YOUR INSTRUCTIONS — Every record below should be written out exactly; pictures stay out.

START DATASET

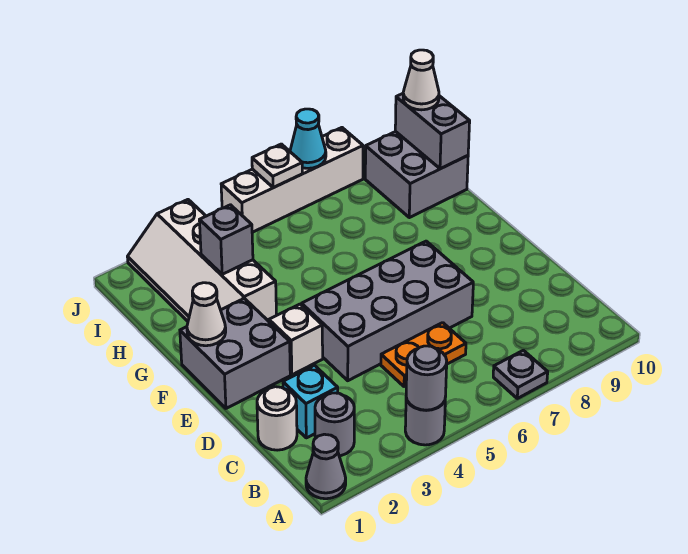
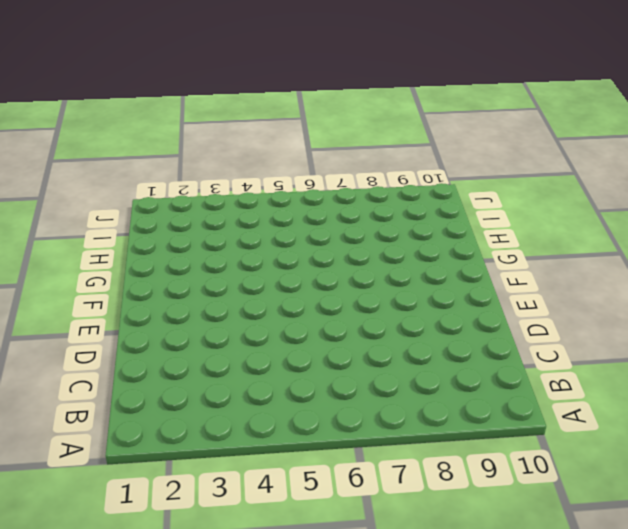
none -> grey cone A1 level 1
none -> grey round brick A4 level 1
none -> grey plate A7 level 1

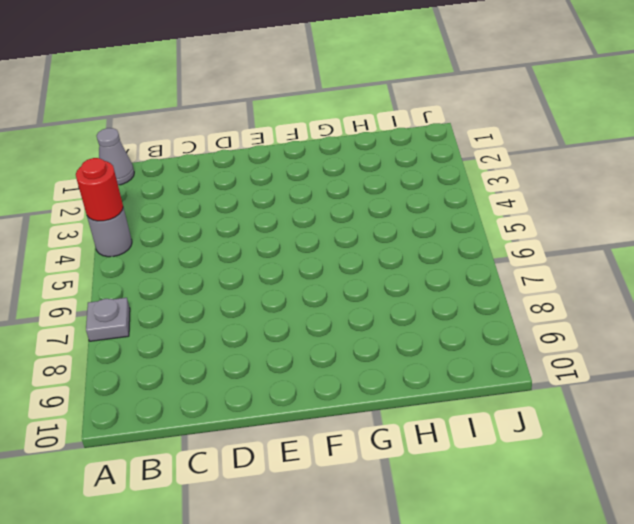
red round brick A4 level 2 -> grey round brick A4 level 2
none -> grey round brick B2 level 1
none -> white round brick C1 level 1
none -> cyan brick C2 level 1

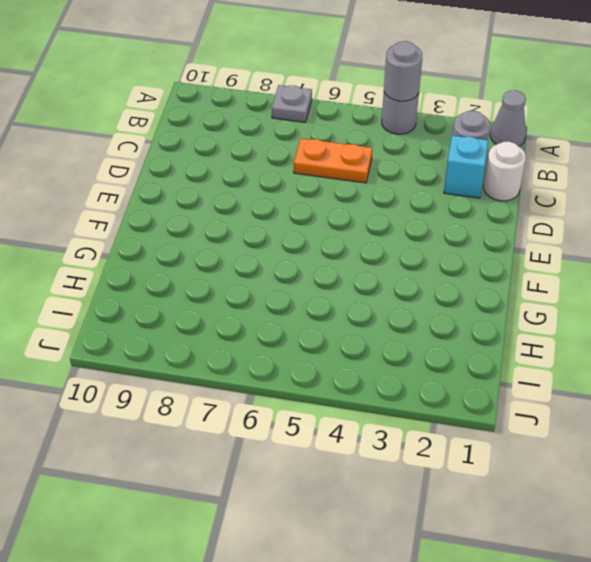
none -> grey brick D4:E7 level 1
none -> grey brick E1:F2 level 1
none -> white brick E3 level 1

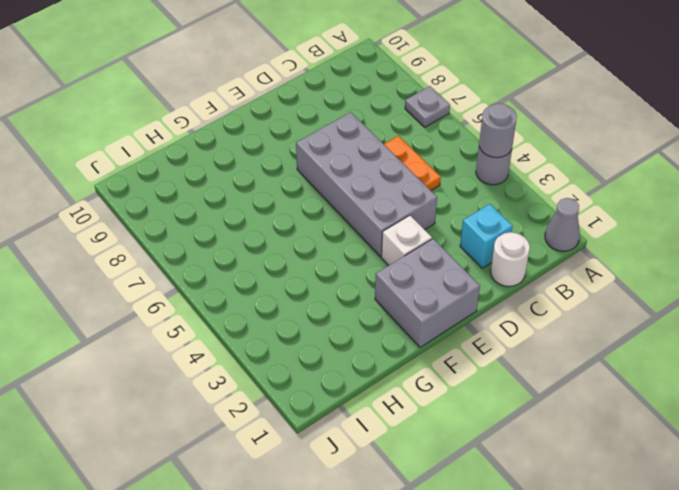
none -> grey round brick B2 level 1
none -> white slope G2:J3 level 1 top 3
none -> grey brick H9:I10 level 1

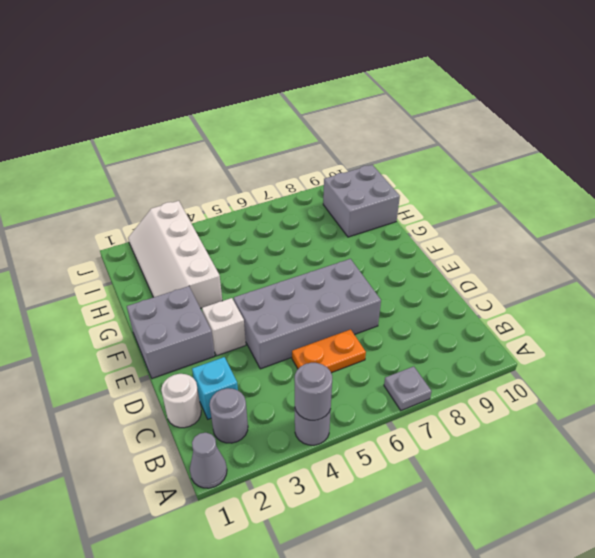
none -> white brick J5:J8 level 1
none -> white cone F1 level 2
none -> grey brick H3 level 2

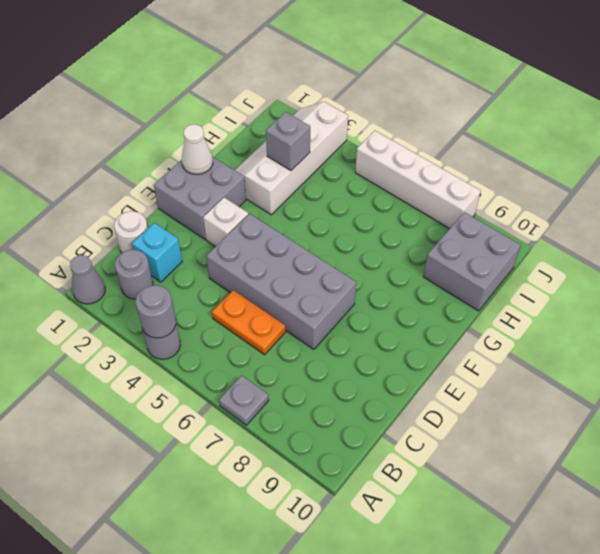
none -> grey brick H10:I10 level 2
none -> white plate J6 level 2
none -> cyan cone J7 level 2

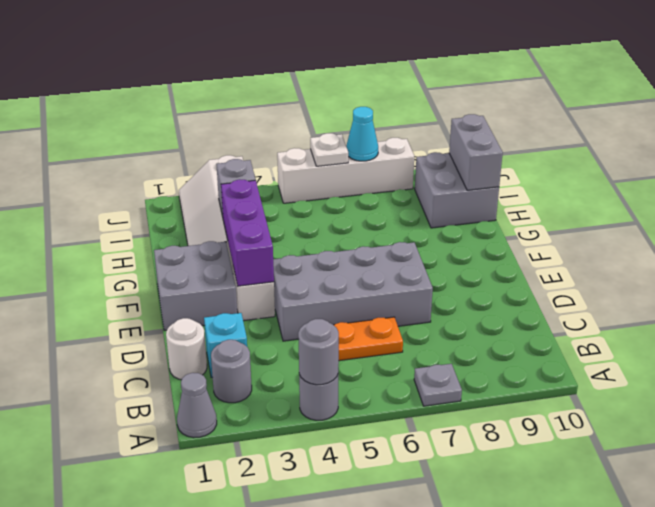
purple brick E3:G3 level 2 -> none
none -> white cone F1 level 2
none -> white cone I10 level 3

END DATASET

SOLUTION —
none -> grey cone A1 level 1
none -> grey round brick A4 level 1
none -> grey plate A7 level 1

red round brick A4 level 2 -> grey round brick A4 level 2
none -> grey round brick B2 level 1
none -> white round brick C1 level 1
none -> cyan brick C2 level 1

none -> grey brick D4:E7 level 1
none -> grey brick E1:F2 level 1
none -> white brick E3 level 1

none -> grey round brick B2 level 1
none -> white slope G2:J3 level 1 top 3
none -> grey brick H9:I10 level 1

none -> white brick J5:J8 level 1
none -> white cone F1 level 2
none -> grey brick H3 level 2

none -> grey brick H10:I10 level 2
none -> white plate J6 level 2
none -> cyan cone J7 level 2

purple brick E3:G3 level 2 -> none
none -> white cone F1 level 2
none -> white cone I10 level 3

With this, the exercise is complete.